- [Task goal]: For this exercise, the lines from the one with "orange semicircle: (81, 145)" through the end of the material below must be output exactly, without pictures.

-----

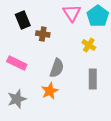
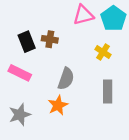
pink triangle: (72, 13) -> (83, 15), turned 48
black rectangle: (23, 20) -> (27, 42), moved

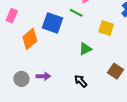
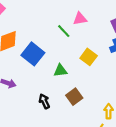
blue square: (53, 23) -> (33, 54), moved
brown square: (115, 71) -> (74, 97), moved

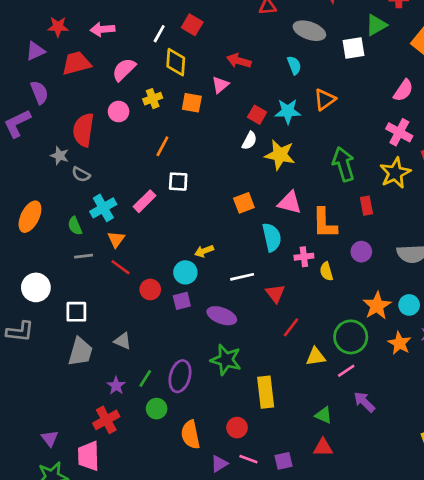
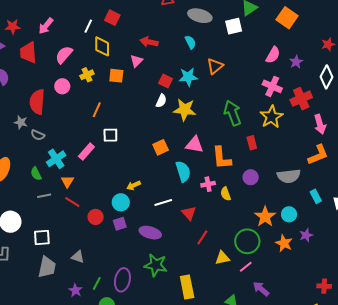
pink arrow: (102, 29) -> (46, 26), turned -42
red trapezoid: (76, 63) -> (28, 53), turned -75

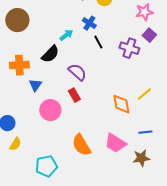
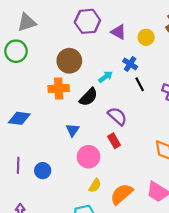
brown circle: (17, 20) -> (69, 61), moved
orange cross: (19, 65) -> (59, 88), moved
yellow semicircle: (15, 144) -> (95, 186), moved
orange semicircle: (81, 145) -> (122, 194), turned 80

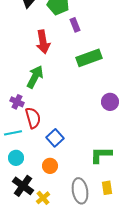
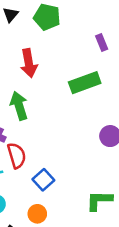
purple rectangle: (75, 25) -> (102, 43), moved
green arrow: (35, 77) -> (19, 106), turned -45

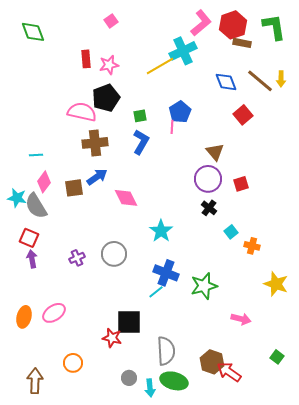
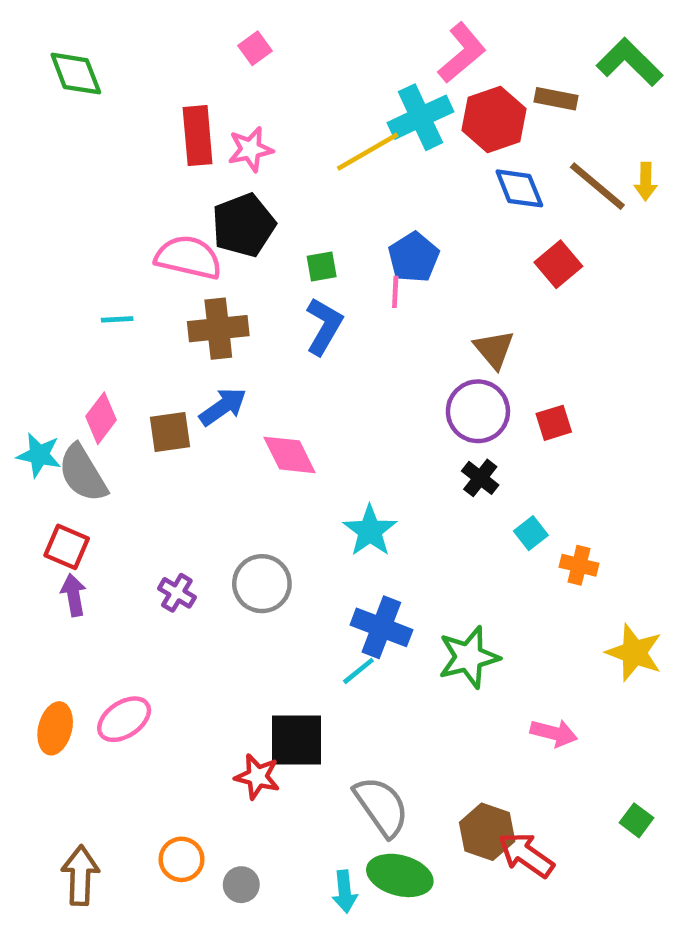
red hexagon: (233, 25) -> (494, 119), moved
green L-shape: (274, 27) -> (630, 62), turned -36
red rectangle: (86, 59) -> (198, 136), size x1.4
cyan line: (36, 155) -> (117, 319), moved
purple cross: (77, 258) -> (177, 593), turned -35
gray semicircle: (166, 351) -> (381, 807), turned -32
orange circle: (73, 363) -> (182, 859), moved
gray circle: (129, 378) -> (241, 885), moved

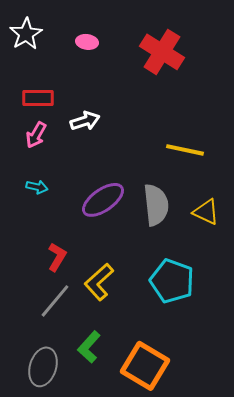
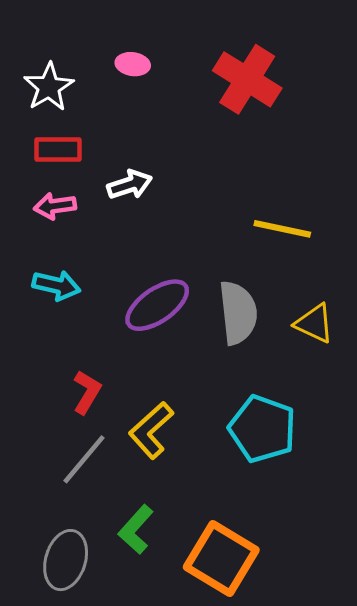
white star: (26, 34) -> (49, 87), moved
pink arrow: (36, 135) -> (55, 206), turned 52
cyan arrow: (37, 187) -> (56, 285), size x1.4

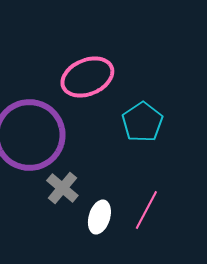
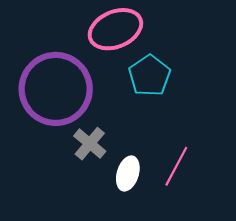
cyan pentagon: (142, 122) -> (149, 76), moved

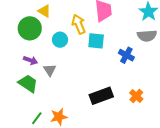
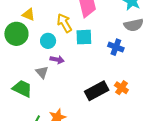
purple arrow: (30, 60) -> (57, 60), moved
orange cross: (136, 96) -> (121, 88), moved

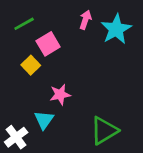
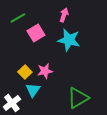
cyan star: (116, 29) -> (69, 40), moved, turned -30
yellow square: (31, 65) -> (25, 72), moved

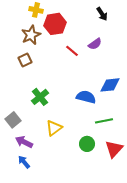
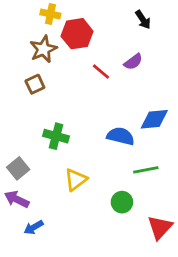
green cross: (40, 97) -> (56, 136), turned -36
purple arrow: (24, 142) -> (17, 199), moved
red triangle: (114, 149) -> (160, 227), moved
blue arrow: (24, 162) -> (34, 227), turned -80

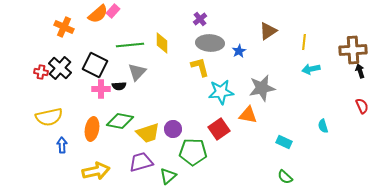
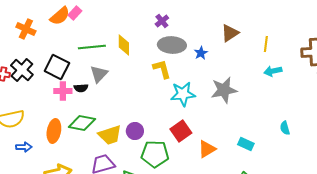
orange triangle: (248, 115) -> (207, 149), moved, turned -42
blue arrow: (62, 145) -> (24, 147), turned 91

-----

- [Output of the task]:
orange semicircle: (81, 145) -> (122, 194), turned 80

purple rectangle: (75, 25) -> (102, 43), moved
green arrow: (35, 77) -> (19, 106), turned -45

red hexagon: (233, 25) -> (494, 119), moved
green L-shape: (274, 27) -> (630, 62), turned -36
red rectangle: (86, 59) -> (198, 136), size x1.4
cyan line: (36, 155) -> (117, 319), moved
purple cross: (77, 258) -> (177, 593), turned -35
gray semicircle: (166, 351) -> (381, 807), turned -32
orange circle: (73, 363) -> (182, 859), moved
gray circle: (129, 378) -> (241, 885), moved

white star: (26, 34) -> (49, 87), moved
pink arrow: (36, 135) -> (55, 206), turned 52
cyan arrow: (37, 187) -> (56, 285), size x1.4

cyan pentagon: (142, 122) -> (149, 76), moved

purple arrow: (30, 60) -> (57, 60), moved
orange cross: (136, 96) -> (121, 88), moved

cyan star: (116, 29) -> (69, 40), moved, turned -30
yellow square: (31, 65) -> (25, 72), moved

green cross: (40, 97) -> (56, 136), turned -36
purple arrow: (24, 142) -> (17, 199), moved
red triangle: (114, 149) -> (160, 227), moved
blue arrow: (24, 162) -> (34, 227), turned -80

orange triangle: (248, 115) -> (207, 149), moved, turned -42
blue arrow: (62, 145) -> (24, 147), turned 91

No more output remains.